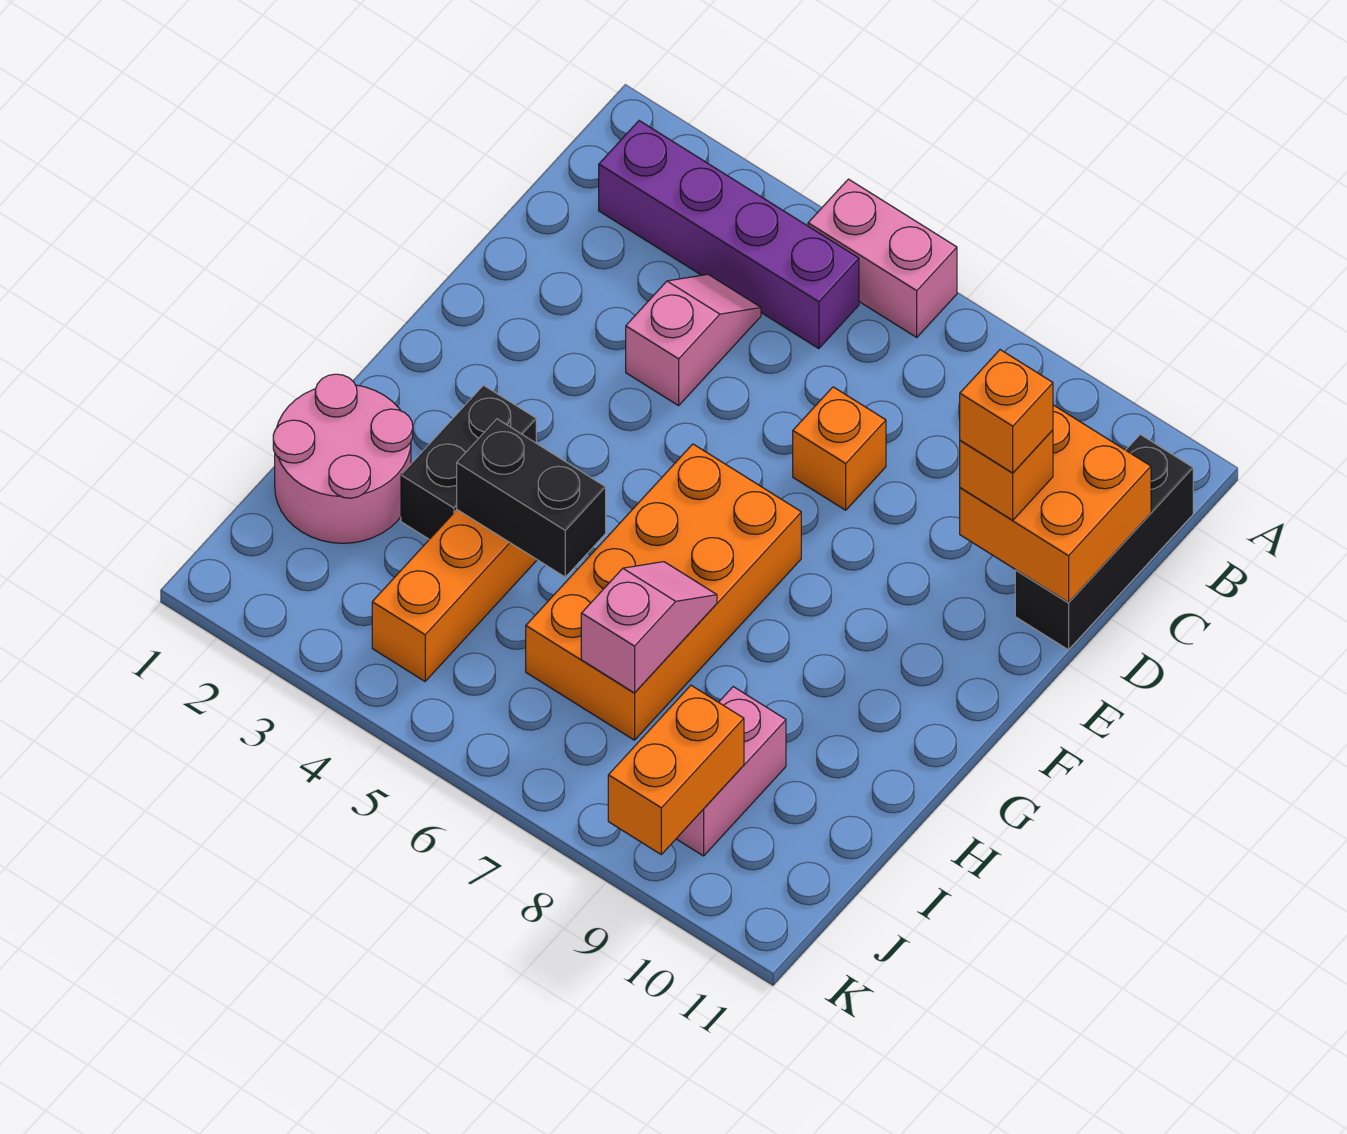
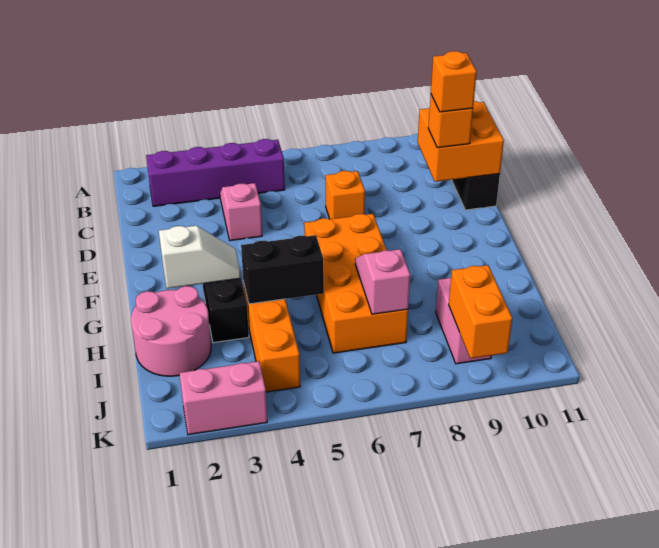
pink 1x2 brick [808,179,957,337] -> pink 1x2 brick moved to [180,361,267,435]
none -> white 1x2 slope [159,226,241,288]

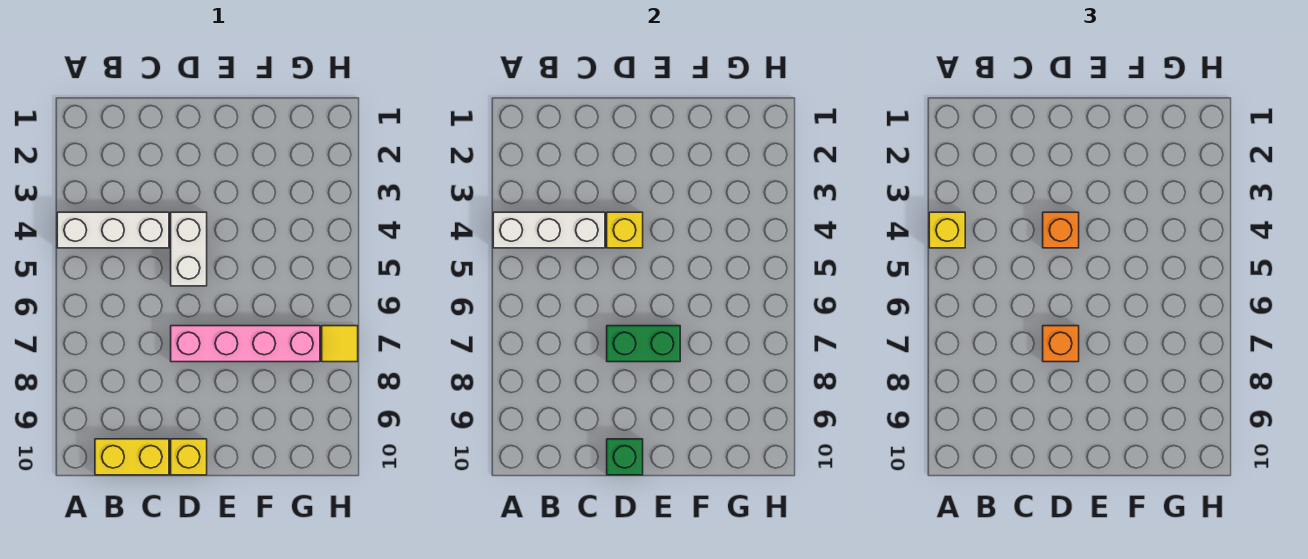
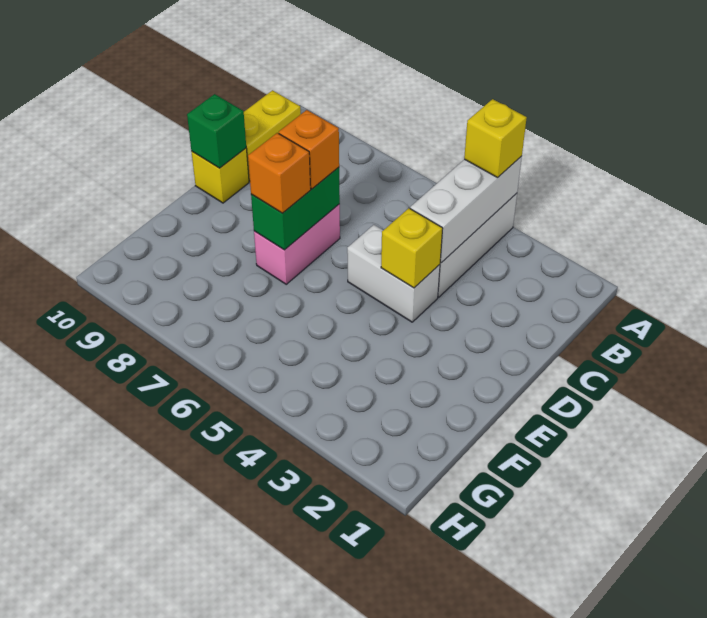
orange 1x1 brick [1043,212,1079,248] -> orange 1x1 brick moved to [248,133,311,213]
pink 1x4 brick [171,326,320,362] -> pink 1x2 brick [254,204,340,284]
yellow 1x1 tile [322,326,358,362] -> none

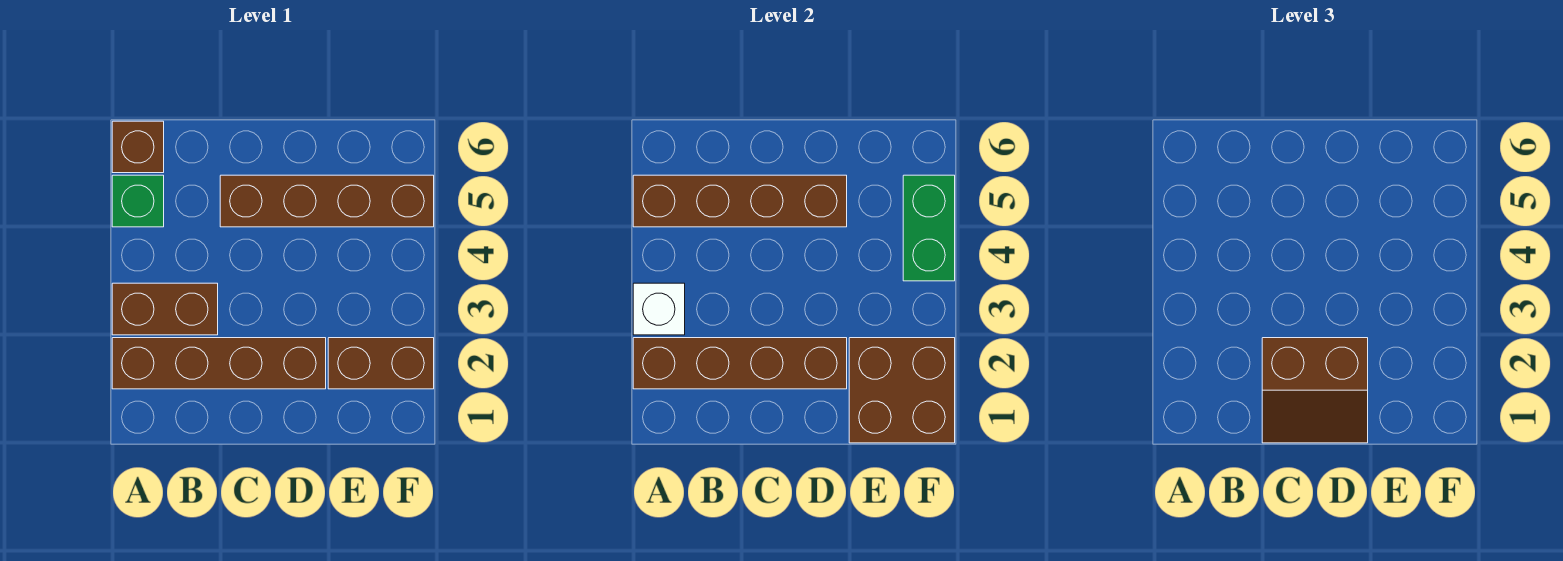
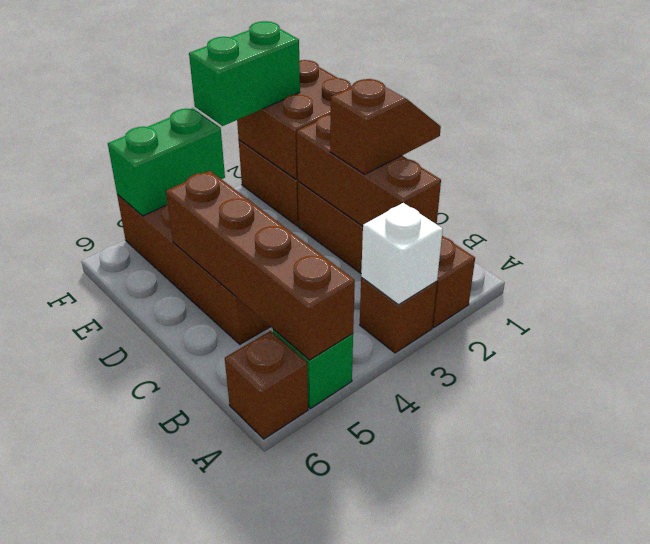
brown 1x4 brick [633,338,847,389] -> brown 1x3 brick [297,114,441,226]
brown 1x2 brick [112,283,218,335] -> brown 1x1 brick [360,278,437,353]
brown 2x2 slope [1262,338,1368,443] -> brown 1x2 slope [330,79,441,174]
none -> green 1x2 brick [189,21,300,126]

:::::

▶ **Work instructions**
Up to and including the last line of the records above, print exactly every line from the one that contains "brown 2x2 slope" onward.

▶ **Solution to the problem**
brown 2x2 slope [1262,338,1368,443] -> brown 1x2 slope [330,79,441,174]
none -> green 1x2 brick [189,21,300,126]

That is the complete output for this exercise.